- _What the exercise asks_: Note each line in the data below that holds "brick", and copy it.
^^^^^^^^
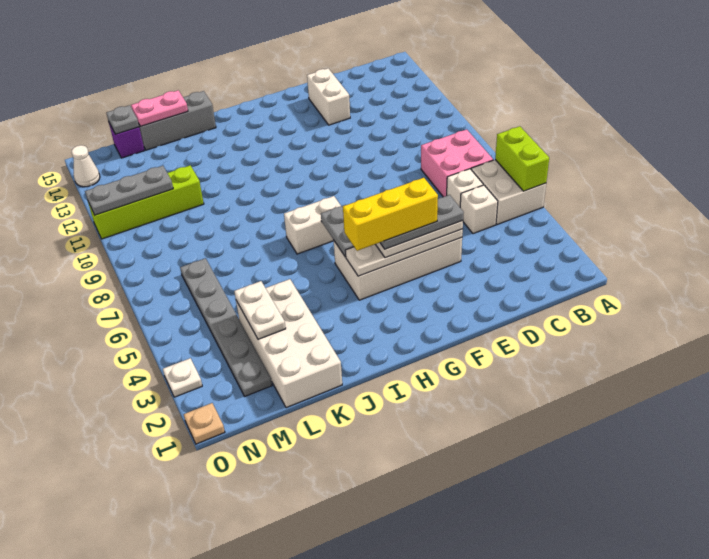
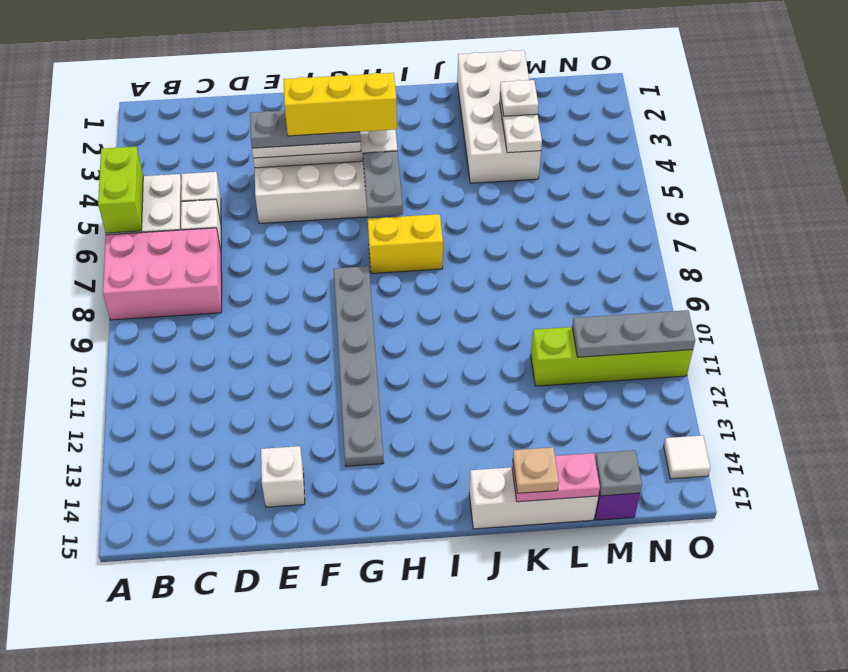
pink brick B7:C8 level 1 -> pink brick A7:C8 level 1
white brick E13:E14 level 1 -> white brick E14 level 1
white brick H7:I7 level 1 -> yellow brick H7:I7 level 1
grey brick J15:L15 level 1 -> white brick J15:L15 level 1
grey plate M2:M7 level 1 -> grey plate G8:G13 level 1
tan plate O1 level 1 -> tan plate K15 level 3
white plate O3 level 1 -> white plate L3 level 3
white cone O14 level 1 -> white tile O14 level 1

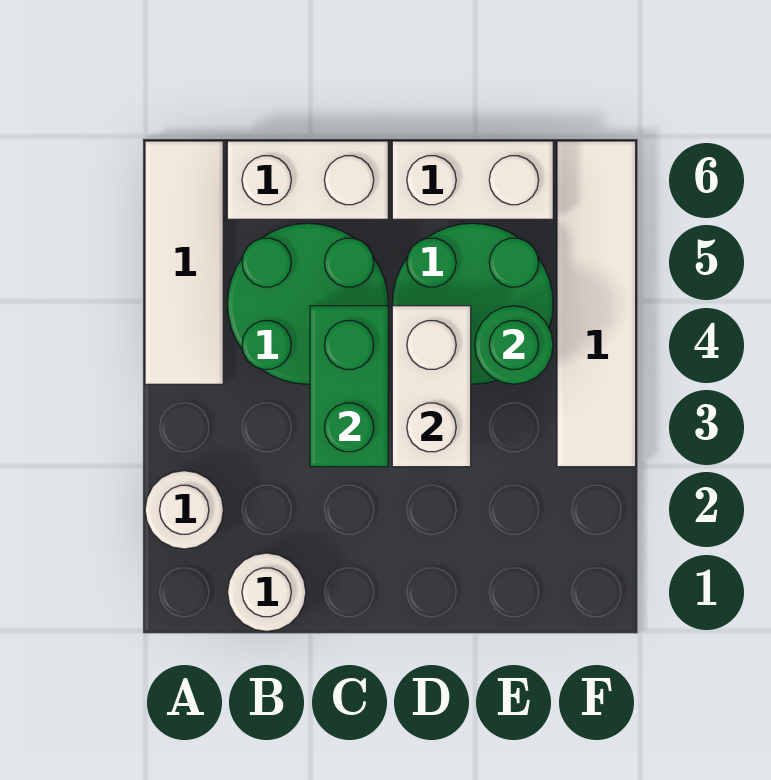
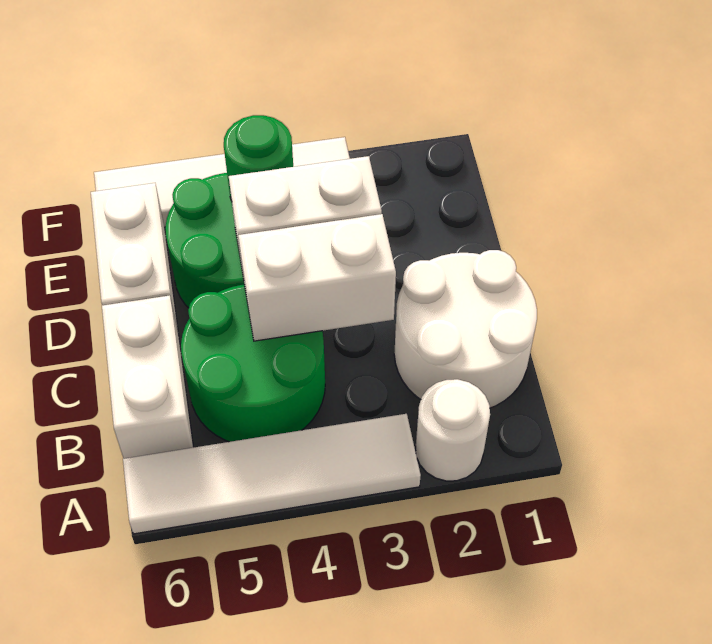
white tile A4:A6 level 1 -> white tile A3:A6 level 1
white round brick B1 level 1 -> white round brick B1:C2 level 1
green brick C3:C4 level 2 -> white brick C3:C4 level 2

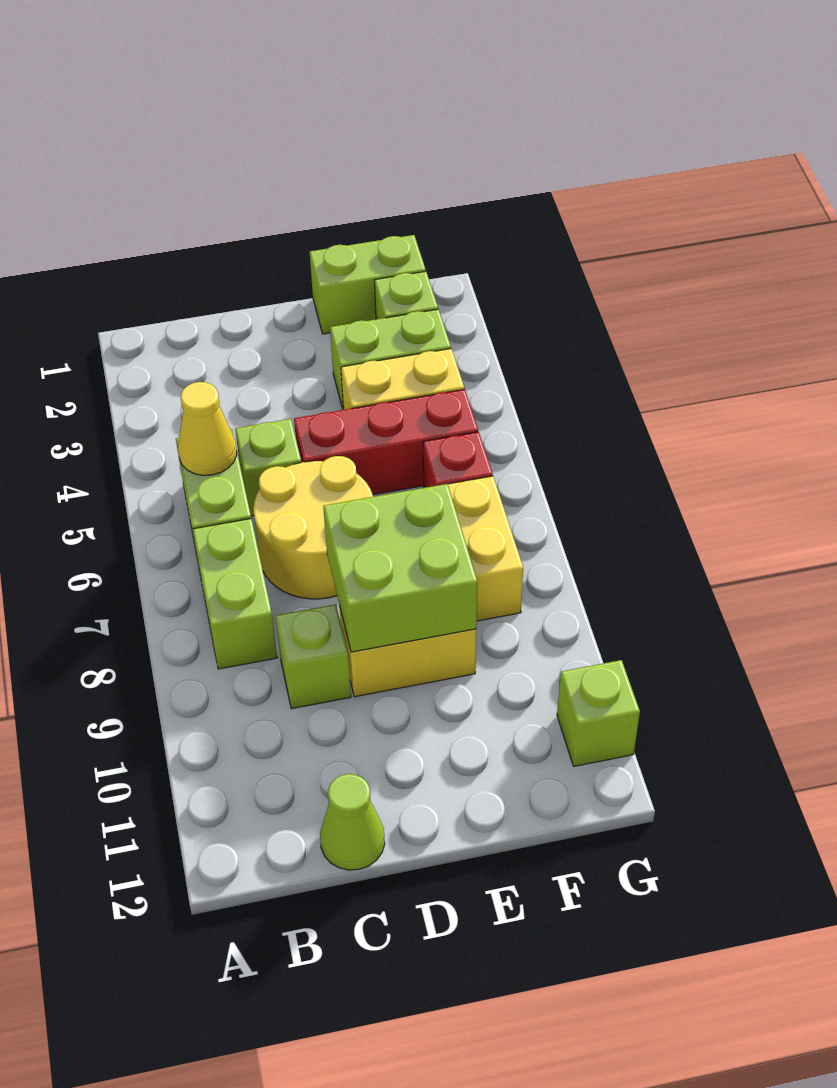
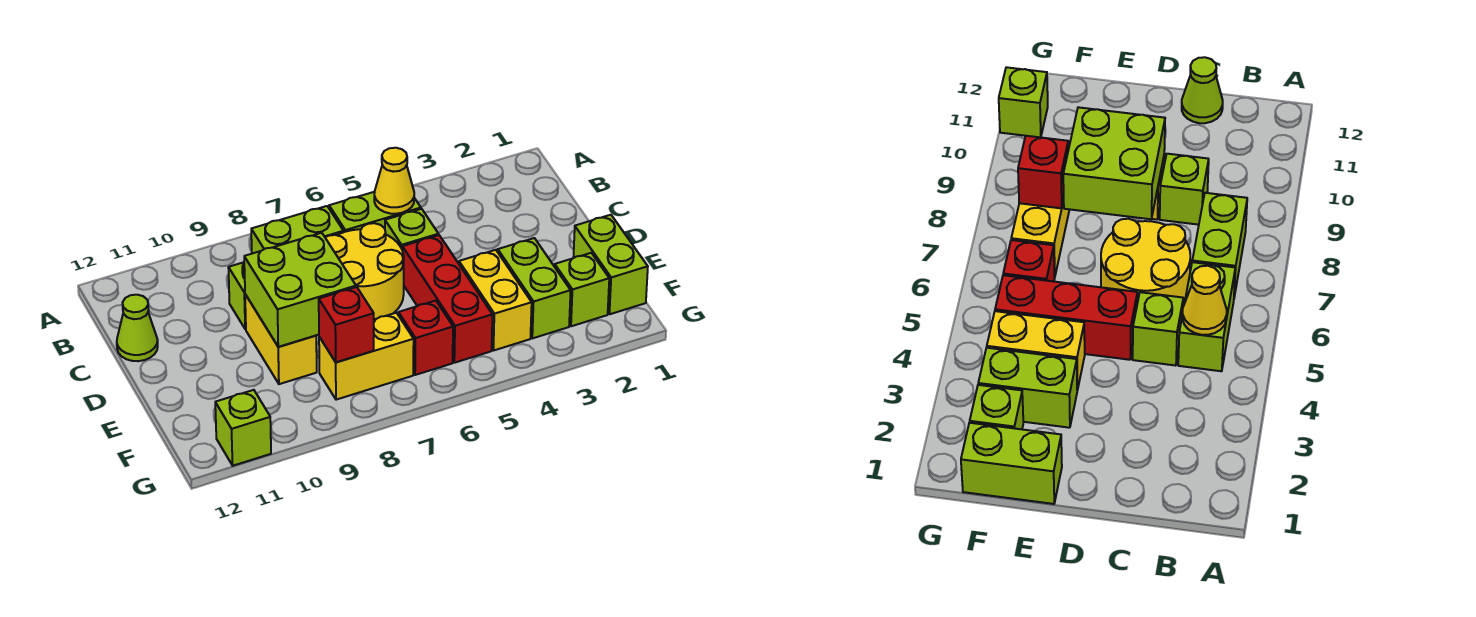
none -> red brick F8 level 2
^^^^^^^^
- _Task response_:
pink brick B7:C8 level 1 -> pink brick A7:C8 level 1
white brick E13:E14 level 1 -> white brick E14 level 1
white brick H7:I7 level 1 -> yellow brick H7:I7 level 1
grey brick J15:L15 level 1 -> white brick J15:L15 level 1
white round brick B1 level 1 -> white round brick B1:C2 level 1
green brick C3:C4 level 2 -> white brick C3:C4 level 2
none -> red brick F8 level 2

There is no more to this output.